§ **Task goal**
Repeat the listing exactly, minus the pictures.
-------- Records to process
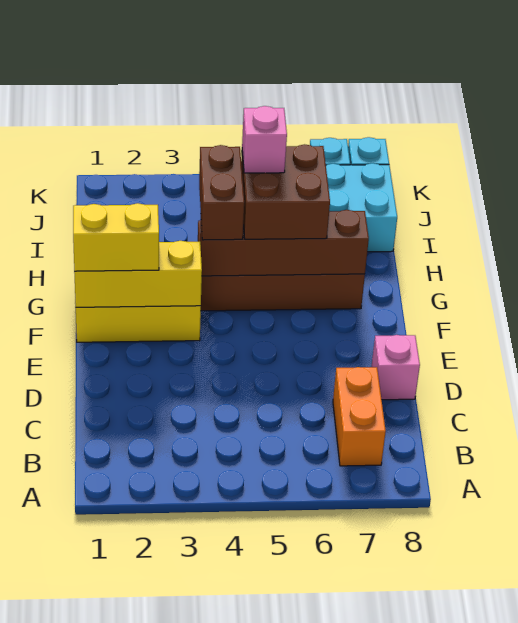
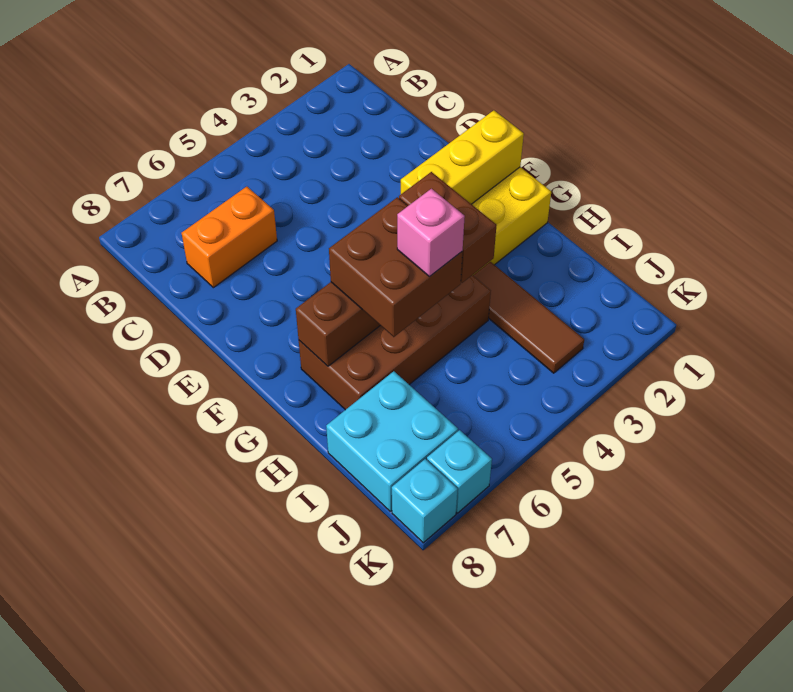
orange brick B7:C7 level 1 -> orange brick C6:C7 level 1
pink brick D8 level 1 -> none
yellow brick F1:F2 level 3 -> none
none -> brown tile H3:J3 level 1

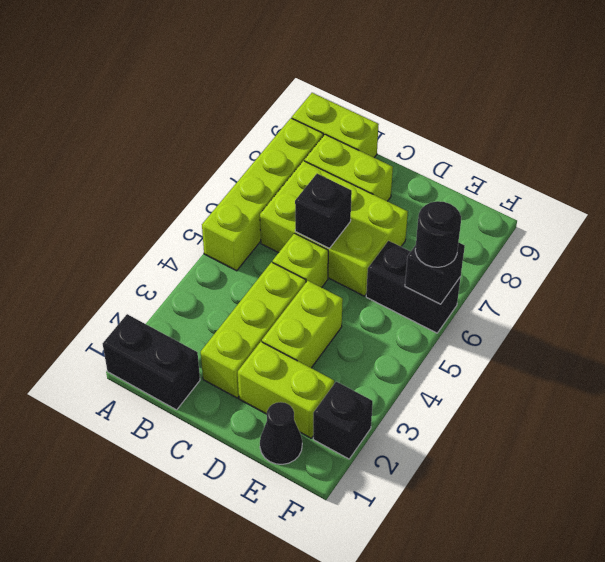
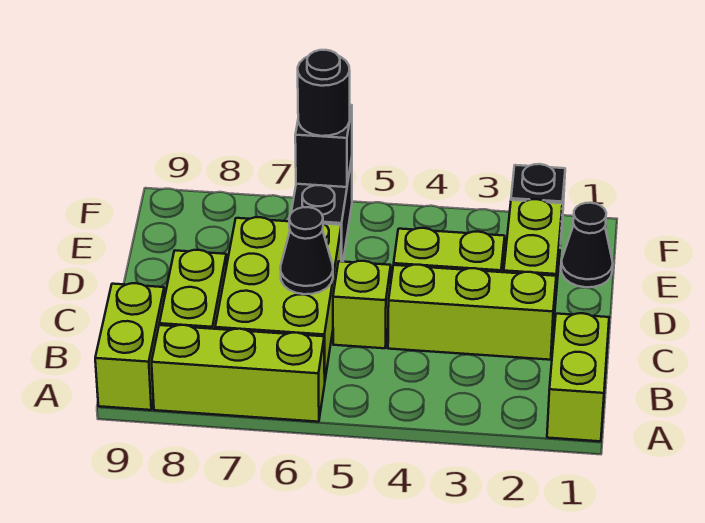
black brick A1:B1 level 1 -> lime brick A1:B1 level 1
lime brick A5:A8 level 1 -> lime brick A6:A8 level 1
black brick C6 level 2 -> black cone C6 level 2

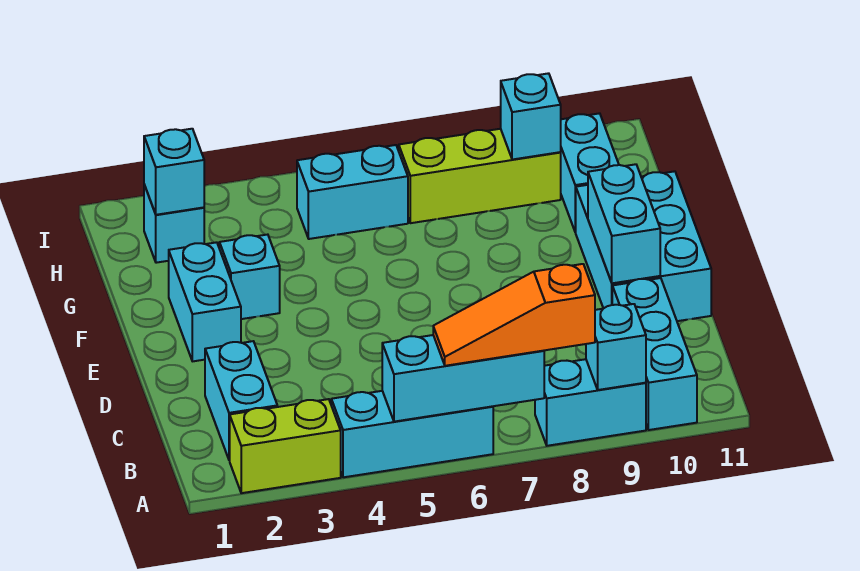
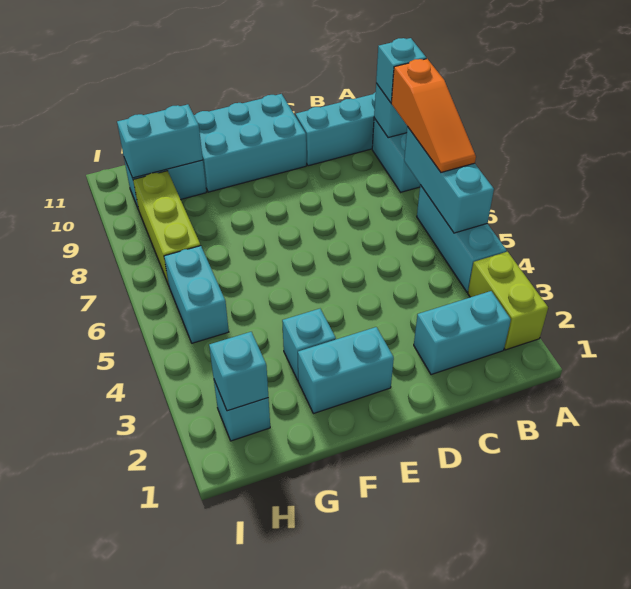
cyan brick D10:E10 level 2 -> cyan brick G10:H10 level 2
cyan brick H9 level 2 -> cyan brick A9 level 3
----------------
§ **Exercise solution**
orange brick B7:C7 level 1 -> orange brick C6:C7 level 1
pink brick D8 level 1 -> none
yellow brick F1:F2 level 3 -> none
none -> brown tile H3:J3 level 1

black brick A1:B1 level 1 -> lime brick A1:B1 level 1
lime brick A5:A8 level 1 -> lime brick A6:A8 level 1
black brick C6 level 2 -> black cone C6 level 2

cyan brick D10:E10 level 2 -> cyan brick G10:H10 level 2
cyan brick H9 level 2 -> cyan brick A9 level 3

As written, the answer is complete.